Task goal.
All lines of the material must be output verbatim.

════════════════

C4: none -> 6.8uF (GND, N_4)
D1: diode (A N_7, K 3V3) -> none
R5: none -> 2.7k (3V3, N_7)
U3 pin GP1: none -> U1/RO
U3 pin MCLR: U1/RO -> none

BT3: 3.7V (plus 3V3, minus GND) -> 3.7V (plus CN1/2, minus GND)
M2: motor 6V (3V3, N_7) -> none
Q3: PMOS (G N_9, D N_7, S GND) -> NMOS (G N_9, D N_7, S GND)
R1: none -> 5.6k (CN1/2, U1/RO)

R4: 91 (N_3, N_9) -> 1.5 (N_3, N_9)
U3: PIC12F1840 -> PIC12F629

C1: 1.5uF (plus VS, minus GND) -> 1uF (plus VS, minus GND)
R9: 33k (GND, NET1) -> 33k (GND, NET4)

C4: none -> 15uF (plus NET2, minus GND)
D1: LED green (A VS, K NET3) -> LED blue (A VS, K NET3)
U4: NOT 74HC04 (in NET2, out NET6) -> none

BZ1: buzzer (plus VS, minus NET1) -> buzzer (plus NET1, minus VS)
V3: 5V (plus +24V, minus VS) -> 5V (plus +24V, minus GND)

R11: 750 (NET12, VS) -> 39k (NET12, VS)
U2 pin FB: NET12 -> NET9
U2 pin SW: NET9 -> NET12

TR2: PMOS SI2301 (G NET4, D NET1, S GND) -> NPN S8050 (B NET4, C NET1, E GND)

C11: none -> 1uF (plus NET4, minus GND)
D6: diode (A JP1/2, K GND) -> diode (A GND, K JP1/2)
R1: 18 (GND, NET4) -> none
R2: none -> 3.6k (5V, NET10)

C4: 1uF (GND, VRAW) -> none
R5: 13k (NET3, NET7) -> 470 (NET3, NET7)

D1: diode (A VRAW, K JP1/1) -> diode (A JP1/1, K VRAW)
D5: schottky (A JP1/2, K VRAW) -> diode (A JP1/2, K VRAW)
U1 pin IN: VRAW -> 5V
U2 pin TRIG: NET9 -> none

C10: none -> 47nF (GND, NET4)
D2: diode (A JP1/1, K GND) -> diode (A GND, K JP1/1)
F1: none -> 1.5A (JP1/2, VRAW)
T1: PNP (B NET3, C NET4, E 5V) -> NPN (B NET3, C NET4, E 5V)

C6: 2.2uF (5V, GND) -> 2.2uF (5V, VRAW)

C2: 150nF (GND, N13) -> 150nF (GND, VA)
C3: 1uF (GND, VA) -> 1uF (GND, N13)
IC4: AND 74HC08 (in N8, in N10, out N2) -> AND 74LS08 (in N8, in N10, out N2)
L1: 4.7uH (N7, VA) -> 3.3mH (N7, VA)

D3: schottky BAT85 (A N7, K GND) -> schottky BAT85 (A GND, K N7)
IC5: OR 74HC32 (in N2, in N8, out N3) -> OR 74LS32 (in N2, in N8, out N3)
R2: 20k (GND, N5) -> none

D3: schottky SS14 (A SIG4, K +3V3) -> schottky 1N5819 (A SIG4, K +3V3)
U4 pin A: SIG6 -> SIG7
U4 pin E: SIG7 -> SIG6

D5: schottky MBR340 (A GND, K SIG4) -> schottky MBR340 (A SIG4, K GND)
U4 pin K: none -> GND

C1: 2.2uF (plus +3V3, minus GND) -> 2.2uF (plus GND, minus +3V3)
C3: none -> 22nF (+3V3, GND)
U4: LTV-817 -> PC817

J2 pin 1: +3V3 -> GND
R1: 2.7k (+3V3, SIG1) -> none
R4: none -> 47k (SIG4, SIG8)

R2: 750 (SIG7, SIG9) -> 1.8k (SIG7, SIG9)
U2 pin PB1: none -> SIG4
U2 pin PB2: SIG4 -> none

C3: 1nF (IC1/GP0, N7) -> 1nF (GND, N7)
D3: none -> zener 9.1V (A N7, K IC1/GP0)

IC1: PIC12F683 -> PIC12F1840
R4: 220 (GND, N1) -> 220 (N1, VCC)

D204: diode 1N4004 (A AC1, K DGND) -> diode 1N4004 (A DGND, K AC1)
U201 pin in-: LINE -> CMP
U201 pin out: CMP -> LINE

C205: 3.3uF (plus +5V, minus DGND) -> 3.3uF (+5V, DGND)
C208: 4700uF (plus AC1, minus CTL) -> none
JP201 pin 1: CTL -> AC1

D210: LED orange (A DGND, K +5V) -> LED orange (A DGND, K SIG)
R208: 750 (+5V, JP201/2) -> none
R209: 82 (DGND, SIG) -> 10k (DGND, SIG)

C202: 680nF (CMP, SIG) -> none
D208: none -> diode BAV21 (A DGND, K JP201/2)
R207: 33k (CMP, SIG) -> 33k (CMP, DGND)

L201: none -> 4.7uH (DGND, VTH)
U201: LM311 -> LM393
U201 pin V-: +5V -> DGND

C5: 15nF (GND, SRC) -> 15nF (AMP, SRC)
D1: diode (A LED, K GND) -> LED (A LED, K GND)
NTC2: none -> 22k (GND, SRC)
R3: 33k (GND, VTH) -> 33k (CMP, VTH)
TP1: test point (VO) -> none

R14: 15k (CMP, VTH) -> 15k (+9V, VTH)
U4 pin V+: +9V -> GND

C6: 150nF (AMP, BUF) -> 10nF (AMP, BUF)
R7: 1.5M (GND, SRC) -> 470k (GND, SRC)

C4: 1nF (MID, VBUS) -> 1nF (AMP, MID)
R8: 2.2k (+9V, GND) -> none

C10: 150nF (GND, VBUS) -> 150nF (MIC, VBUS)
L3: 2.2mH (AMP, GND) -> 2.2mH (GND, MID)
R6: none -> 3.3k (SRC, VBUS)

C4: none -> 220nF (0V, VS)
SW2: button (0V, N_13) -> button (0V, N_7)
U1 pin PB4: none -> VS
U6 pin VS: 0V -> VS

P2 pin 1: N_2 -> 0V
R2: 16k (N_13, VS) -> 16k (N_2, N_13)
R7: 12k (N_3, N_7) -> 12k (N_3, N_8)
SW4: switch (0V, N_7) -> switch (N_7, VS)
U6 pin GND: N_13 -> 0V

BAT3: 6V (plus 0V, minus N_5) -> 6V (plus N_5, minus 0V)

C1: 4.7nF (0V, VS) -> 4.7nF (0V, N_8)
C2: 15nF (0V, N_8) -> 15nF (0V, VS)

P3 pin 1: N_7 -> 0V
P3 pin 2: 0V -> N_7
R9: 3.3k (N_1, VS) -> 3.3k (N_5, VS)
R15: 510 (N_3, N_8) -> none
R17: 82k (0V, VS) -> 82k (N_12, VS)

════════════════

Solution to this task.
C4: none -> 6.8uF (GND, N_4)
D1: diode (A N_7, K 3V3) -> none
R5: none -> 2.7k (3V3, N_7)
U3 pin GP1: none -> U1/RO
U3 pin MCLR: U1/RO -> none

BT3: 3.7V (plus 3V3, minus GND) -> 3.7V (plus CN1/2, minus GND)
M2: motor 6V (3V3, N_7) -> none
Q3: PMOS (G N_9, D N_7, S GND) -> NMOS (G N_9, D N_7, S GND)
R1: none -> 5.6k (CN1/2, U1/RO)

R4: 91 (N_3, N_9) -> 1.5 (N_3, N_9)
U3: PIC12F1840 -> PIC12F629

C1: 1.5uF (plus VS, minus GND) -> 1uF (plus VS, minus GND)
R9: 33k (GND, NET1) -> 33k (GND, NET4)

C4: none -> 15uF (plus NET2, minus GND)
D1: LED green (A VS, K NET3) -> LED blue (A VS, K NET3)
U4: NOT 74HC04 (in NET2, out NET6) -> none

BZ1: buzzer (plus VS, minus NET1) -> buzzer (plus NET1, minus VS)
V3: 5V (plus +24V, minus VS) -> 5V (plus +24V, minus GND)

R11: 750 (NET12, VS) -> 39k (NET12, VS)
U2 pin FB: NET12 -> NET9
U2 pin SW: NET9 -> NET12

TR2: PMOS SI2301 (G NET4, D NET1, S GND) -> NPN S8050 (B NET4, C NET1, E GND)

C11: none -> 1uF (plus NET4, minus GND)
D6: diode (A JP1/2, K GND) -> diode (A GND, K JP1/2)
R1: 18 (GND, NET4) -> none
R2: none -> 3.6k (5V, NET10)

C4: 1uF (GND, VRAW) -> none
R5: 13k (NET3, NET7) -> 470 (NET3, NET7)

D1: diode (A VRAW, K JP1/1) -> diode (A JP1/1, K VRAW)
D5: schottky (A JP1/2, K VRAW) -> diode (A JP1/2, K VRAW)
U1 pin IN: VRAW -> 5V
U2 pin TRIG: NET9 -> none

C10: none -> 47nF (GND, NET4)
D2: diode (A JP1/1, K GND) -> diode (A GND, K JP1/1)
F1: none -> 1.5A (JP1/2, VRAW)
T1: PNP (B NET3, C NET4, E 5V) -> NPN (B NET3, C NET4, E 5V)

C6: 2.2uF (5V, GND) -> 2.2uF (5V, VRAW)

C2: 150nF (GND, N13) -> 150nF (GND, VA)
C3: 1uF (GND, VA) -> 1uF (GND, N13)
IC4: AND 74HC08 (in N8, in N10, out N2) -> AND 74LS08 (in N8, in N10, out N2)
L1: 4.7uH (N7, VA) -> 3.3mH (N7, VA)

D3: schottky BAT85 (A N7, K GND) -> schottky BAT85 (A GND, K N7)
IC5: OR 74HC32 (in N2, in N8, out N3) -> OR 74LS32 (in N2, in N8, out N3)
R2: 20k (GND, N5) -> none

D3: schottky SS14 (A SIG4, K +3V3) -> schottky 1N5819 (A SIG4, K +3V3)
U4 pin A: SIG6 -> SIG7
U4 pin E: SIG7 -> SIG6

D5: schottky MBR340 (A GND, K SIG4) -> schottky MBR340 (A SIG4, K GND)
U4 pin K: none -> GND

C1: 2.2uF (plus +3V3, minus GND) -> 2.2uF (plus GND, minus +3V3)
C3: none -> 22nF (+3V3, GND)
U4: LTV-817 -> PC817

J2 pin 1: +3V3 -> GND
R1: 2.7k (+3V3, SIG1) -> none
R4: none -> 47k (SIG4, SIG8)

R2: 750 (SIG7, SIG9) -> 1.8k (SIG7, SIG9)
U2 pin PB1: none -> SIG4
U2 pin PB2: SIG4 -> none

C3: 1nF (IC1/GP0, N7) -> 1nF (GND, N7)
D3: none -> zener 9.1V (A N7, K IC1/GP0)

IC1: PIC12F683 -> PIC12F1840
R4: 220 (GND, N1) -> 220 (N1, VCC)

D204: diode 1N4004 (A AC1, K DGND) -> diode 1N4004 (A DGND, K AC1)
U201 pin in-: LINE -> CMP
U201 pin out: CMP -> LINE

C205: 3.3uF (plus +5V, minus DGND) -> 3.3uF (+5V, DGND)
C208: 4700uF (plus AC1, minus CTL) -> none
JP201 pin 1: CTL -> AC1

D210: LED orange (A DGND, K +5V) -> LED orange (A DGND, K SIG)
R208: 750 (+5V, JP201/2) -> none
R209: 82 (DGND, SIG) -> 10k (DGND, SIG)

C202: 680nF (CMP, SIG) -> none
D208: none -> diode BAV21 (A DGND, K JP201/2)
R207: 33k (CMP, SIG) -> 33k (CMP, DGND)

L201: none -> 4.7uH (DGND, VTH)
U201: LM311 -> LM393
U201 pin V-: +5V -> DGND

C5: 15nF (GND, SRC) -> 15nF (AMP, SRC)
D1: diode (A LED, K GND) -> LED (A LED, K GND)
NTC2: none -> 22k (GND, SRC)
R3: 33k (GND, VTH) -> 33k (CMP, VTH)
TP1: test point (VO) -> none

R14: 15k (CMP, VTH) -> 15k (+9V, VTH)
U4 pin V+: +9V -> GND

C6: 150nF (AMP, BUF) -> 10nF (AMP, BUF)
R7: 1.5M (GND, SRC) -> 470k (GND, SRC)

C4: 1nF (MID, VBUS) -> 1nF (AMP, MID)
R8: 2.2k (+9V, GND) -> none

C10: 150nF (GND, VBUS) -> 150nF (MIC, VBUS)
L3: 2.2mH (AMP, GND) -> 2.2mH (GND, MID)
R6: none -> 3.3k (SRC, VBUS)

C4: none -> 220nF (0V, VS)
SW2: button (0V, N_13) -> button (0V, N_7)
U1 pin PB4: none -> VS
U6 pin VS: 0V -> VS

P2 pin 1: N_2 -> 0V
R2: 16k (N_13, VS) -> 16k (N_2, N_13)
R7: 12k (N_3, N_7) -> 12k (N_3, N_8)
SW4: switch (0V, N_7) -> switch (N_7, VS)
U6 pin GND: N_13 -> 0V

BAT3: 6V (plus 0V, minus N_5) -> 6V (plus N_5, minus 0V)

C1: 4.7nF (0V, VS) -> 4.7nF (0V, N_8)
C2: 15nF (0V, N_8) -> 15nF (0V, VS)

P3 pin 1: N_7 -> 0V
P3 pin 2: 0V -> N_7
R9: 3.3k (N_1, VS) -> 3.3k (N_5, VS)
R15: 510 (N_3, N_8) -> none
R17: 82k (0V, VS) -> 82k (N_12, VS)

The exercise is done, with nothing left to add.